Job:
Go to the line below containing "pink 1x1 round brick [508,219,550,262]" and print exactly from there through the line containing "yellow 2x3 slope", both included. Print nothing else.
Segment Start: Record extracts
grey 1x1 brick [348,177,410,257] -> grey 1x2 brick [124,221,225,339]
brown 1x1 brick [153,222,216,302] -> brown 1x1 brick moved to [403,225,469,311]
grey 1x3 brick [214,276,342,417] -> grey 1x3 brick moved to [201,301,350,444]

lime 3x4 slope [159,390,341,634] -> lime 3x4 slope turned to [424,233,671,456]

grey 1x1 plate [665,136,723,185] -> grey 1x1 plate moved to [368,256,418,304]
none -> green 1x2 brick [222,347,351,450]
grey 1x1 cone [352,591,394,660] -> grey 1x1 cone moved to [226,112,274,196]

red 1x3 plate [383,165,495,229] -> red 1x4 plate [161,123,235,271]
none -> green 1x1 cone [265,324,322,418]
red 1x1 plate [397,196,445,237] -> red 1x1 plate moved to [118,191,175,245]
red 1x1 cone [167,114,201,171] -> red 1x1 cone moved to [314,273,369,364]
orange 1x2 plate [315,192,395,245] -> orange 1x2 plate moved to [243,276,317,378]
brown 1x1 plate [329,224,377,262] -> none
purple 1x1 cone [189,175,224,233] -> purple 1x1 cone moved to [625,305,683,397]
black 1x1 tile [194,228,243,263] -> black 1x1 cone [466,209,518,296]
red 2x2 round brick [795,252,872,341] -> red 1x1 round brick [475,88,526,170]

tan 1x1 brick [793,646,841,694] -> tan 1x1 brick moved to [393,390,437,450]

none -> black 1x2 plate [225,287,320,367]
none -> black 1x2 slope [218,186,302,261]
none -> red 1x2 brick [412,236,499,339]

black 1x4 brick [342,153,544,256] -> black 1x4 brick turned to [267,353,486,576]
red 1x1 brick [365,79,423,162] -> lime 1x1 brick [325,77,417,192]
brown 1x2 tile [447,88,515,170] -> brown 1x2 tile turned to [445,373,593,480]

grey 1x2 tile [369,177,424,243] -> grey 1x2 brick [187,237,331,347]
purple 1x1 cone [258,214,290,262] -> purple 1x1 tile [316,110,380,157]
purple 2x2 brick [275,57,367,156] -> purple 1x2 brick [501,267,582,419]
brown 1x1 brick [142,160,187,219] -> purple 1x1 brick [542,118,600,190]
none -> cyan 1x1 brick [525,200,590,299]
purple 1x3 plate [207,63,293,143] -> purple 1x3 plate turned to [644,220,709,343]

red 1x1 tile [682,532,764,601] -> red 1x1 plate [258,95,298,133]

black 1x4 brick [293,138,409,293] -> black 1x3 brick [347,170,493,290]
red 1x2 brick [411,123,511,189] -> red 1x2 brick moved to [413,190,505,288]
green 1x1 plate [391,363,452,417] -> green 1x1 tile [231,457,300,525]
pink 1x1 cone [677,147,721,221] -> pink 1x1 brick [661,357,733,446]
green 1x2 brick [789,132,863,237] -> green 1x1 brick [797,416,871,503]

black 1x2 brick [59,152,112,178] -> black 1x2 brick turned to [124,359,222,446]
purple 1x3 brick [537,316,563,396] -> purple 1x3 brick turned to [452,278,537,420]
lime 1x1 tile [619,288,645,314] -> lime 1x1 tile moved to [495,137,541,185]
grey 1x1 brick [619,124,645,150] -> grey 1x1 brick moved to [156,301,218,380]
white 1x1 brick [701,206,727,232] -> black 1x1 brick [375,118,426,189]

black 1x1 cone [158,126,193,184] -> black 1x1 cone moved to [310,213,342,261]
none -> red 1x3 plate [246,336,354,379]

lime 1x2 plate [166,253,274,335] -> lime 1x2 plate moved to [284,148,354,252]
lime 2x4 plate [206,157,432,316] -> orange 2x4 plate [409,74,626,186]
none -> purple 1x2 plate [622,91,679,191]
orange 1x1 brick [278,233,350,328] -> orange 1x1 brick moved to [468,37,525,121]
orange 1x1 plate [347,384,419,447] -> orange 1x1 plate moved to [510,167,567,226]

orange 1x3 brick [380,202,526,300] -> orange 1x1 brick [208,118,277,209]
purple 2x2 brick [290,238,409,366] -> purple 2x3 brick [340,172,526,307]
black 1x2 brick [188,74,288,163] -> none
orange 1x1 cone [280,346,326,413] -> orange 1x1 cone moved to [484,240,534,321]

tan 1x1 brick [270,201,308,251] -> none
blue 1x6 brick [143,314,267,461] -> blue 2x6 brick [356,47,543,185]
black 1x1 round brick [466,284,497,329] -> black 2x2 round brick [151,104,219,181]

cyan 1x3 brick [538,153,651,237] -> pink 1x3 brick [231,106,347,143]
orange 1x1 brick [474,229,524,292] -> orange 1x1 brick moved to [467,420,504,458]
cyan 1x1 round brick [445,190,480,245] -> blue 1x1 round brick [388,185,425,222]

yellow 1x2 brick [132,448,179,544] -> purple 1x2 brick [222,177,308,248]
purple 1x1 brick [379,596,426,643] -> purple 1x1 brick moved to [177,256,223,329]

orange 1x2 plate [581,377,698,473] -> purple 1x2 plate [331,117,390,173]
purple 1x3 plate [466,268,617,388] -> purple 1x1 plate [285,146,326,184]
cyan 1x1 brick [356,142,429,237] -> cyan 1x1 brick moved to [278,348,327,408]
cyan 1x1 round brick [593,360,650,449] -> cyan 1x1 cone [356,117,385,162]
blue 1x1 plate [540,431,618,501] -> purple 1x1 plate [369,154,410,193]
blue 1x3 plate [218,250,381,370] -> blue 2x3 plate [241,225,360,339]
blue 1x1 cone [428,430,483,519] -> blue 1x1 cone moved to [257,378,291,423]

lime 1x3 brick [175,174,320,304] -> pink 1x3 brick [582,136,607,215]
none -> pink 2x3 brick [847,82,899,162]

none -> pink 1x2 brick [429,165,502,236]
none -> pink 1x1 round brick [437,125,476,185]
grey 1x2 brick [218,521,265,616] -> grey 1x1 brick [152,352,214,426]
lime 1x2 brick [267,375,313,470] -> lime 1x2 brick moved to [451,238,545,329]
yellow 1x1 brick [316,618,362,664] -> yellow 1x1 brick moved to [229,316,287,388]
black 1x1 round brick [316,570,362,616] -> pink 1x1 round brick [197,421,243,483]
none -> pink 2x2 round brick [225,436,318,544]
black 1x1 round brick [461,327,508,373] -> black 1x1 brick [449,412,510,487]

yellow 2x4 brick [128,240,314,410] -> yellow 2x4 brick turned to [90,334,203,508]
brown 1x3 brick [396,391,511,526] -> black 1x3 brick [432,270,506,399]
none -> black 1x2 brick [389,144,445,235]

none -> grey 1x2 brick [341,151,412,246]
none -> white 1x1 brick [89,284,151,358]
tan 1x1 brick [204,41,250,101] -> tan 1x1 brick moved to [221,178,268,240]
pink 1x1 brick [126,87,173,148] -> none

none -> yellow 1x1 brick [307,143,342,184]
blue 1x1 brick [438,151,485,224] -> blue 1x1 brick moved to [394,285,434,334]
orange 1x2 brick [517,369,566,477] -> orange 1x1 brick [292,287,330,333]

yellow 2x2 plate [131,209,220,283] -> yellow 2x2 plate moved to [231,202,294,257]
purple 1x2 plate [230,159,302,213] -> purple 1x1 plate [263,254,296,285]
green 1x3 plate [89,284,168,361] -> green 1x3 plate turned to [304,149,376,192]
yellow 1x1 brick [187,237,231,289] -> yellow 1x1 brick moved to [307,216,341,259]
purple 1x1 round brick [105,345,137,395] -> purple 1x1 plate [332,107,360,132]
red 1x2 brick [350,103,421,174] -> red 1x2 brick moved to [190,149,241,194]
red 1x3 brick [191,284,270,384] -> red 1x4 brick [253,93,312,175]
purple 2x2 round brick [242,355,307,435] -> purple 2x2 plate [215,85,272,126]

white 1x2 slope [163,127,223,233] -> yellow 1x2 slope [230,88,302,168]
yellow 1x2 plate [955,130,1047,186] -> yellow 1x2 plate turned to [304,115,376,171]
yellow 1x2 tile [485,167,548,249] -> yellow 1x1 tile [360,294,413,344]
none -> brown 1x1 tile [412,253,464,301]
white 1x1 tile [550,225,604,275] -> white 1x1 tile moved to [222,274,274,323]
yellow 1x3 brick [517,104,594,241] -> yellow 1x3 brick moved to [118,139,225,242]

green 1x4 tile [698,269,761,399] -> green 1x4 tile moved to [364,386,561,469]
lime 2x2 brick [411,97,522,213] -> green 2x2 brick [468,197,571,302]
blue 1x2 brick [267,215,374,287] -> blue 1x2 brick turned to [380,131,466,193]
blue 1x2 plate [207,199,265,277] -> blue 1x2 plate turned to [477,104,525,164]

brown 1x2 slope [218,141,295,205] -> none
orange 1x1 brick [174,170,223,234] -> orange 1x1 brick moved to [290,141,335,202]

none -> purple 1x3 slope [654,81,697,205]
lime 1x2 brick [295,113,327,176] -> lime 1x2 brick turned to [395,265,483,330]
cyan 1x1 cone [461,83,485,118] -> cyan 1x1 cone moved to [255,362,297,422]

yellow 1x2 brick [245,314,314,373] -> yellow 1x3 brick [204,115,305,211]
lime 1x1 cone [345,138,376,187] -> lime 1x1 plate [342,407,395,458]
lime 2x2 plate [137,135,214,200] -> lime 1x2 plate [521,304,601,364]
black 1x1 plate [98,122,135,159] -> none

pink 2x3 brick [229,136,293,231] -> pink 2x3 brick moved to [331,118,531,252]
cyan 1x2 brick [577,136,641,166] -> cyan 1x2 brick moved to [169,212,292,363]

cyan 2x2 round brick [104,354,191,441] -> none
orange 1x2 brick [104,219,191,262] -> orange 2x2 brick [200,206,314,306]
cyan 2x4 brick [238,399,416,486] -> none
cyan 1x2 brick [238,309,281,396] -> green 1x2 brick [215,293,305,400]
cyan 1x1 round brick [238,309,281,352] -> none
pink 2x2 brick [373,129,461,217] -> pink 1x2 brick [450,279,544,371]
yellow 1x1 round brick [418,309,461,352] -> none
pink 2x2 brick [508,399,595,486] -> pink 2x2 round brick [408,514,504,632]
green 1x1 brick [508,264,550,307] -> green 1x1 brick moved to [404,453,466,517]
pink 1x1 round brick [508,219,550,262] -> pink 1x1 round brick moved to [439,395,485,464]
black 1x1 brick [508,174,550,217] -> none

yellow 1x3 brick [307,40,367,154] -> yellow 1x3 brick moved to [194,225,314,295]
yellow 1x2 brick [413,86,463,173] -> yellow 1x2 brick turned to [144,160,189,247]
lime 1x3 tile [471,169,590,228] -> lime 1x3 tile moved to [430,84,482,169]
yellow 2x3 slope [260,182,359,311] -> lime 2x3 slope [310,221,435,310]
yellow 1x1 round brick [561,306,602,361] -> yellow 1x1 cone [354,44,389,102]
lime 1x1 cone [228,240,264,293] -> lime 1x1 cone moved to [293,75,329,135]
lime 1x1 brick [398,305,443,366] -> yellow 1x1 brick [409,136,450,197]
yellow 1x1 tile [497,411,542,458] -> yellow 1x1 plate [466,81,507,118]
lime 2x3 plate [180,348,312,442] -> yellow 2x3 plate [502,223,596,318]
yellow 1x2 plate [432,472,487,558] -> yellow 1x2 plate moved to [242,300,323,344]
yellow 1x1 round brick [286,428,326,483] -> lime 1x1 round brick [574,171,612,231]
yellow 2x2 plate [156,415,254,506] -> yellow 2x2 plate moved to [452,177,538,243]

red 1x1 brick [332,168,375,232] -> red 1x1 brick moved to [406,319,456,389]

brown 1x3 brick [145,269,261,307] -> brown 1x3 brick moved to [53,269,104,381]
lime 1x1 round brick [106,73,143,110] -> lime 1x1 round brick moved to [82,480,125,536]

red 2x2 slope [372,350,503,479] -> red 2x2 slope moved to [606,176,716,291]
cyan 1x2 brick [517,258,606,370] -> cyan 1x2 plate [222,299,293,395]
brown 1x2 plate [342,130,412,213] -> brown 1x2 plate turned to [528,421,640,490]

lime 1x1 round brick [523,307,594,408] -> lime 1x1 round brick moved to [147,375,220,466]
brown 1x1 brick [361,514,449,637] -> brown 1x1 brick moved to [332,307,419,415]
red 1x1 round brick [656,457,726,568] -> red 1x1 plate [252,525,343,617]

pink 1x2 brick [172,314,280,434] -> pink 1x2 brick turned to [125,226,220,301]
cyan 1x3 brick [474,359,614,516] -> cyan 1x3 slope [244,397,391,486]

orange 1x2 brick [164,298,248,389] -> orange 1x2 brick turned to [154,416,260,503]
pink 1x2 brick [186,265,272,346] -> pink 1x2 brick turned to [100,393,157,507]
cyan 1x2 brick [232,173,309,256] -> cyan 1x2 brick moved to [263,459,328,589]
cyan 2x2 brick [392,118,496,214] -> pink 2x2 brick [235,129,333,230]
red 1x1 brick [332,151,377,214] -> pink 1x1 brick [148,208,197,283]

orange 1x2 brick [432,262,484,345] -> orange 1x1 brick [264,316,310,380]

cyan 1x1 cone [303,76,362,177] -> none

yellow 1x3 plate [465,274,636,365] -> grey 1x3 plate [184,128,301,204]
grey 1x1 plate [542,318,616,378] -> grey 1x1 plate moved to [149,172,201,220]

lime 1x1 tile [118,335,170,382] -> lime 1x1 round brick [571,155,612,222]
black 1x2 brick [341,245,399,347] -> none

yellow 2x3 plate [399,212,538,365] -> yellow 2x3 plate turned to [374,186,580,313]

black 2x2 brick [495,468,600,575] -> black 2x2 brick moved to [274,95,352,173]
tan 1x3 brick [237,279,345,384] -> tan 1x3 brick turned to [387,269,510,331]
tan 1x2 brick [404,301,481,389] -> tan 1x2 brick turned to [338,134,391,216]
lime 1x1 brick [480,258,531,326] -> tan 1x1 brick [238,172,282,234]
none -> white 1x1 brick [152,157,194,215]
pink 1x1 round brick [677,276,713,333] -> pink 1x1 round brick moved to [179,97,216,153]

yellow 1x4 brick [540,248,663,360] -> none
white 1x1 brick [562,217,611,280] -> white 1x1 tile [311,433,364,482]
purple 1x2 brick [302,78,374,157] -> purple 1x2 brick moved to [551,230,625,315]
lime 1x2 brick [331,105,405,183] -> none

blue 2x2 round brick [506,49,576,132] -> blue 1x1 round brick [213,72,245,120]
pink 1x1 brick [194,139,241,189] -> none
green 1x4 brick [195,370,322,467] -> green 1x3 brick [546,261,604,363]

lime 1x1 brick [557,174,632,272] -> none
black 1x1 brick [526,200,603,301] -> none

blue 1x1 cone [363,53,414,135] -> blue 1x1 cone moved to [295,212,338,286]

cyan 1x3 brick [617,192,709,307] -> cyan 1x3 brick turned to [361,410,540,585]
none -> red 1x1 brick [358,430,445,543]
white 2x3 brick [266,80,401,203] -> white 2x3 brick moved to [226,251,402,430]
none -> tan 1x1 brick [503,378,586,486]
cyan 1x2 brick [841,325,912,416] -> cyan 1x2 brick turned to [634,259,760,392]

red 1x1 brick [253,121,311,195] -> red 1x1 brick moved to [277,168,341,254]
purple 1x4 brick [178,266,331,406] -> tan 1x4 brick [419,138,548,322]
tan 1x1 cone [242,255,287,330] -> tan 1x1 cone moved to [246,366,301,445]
Segment End: Record extracts
Task result:
pink 1x1 round brick [508,219,550,262] -> pink 1x1 round brick moved to [439,395,485,464]
black 1x1 brick [508,174,550,217] -> none

yellow 1x3 brick [307,40,367,154] -> yellow 1x3 brick moved to [194,225,314,295]
yellow 1x2 brick [413,86,463,173] -> yellow 1x2 brick turned to [144,160,189,247]
lime 1x3 tile [471,169,590,228] -> lime 1x3 tile moved to [430,84,482,169]
yellow 2x3 slope [260,182,359,311] -> lime 2x3 slope [310,221,435,310]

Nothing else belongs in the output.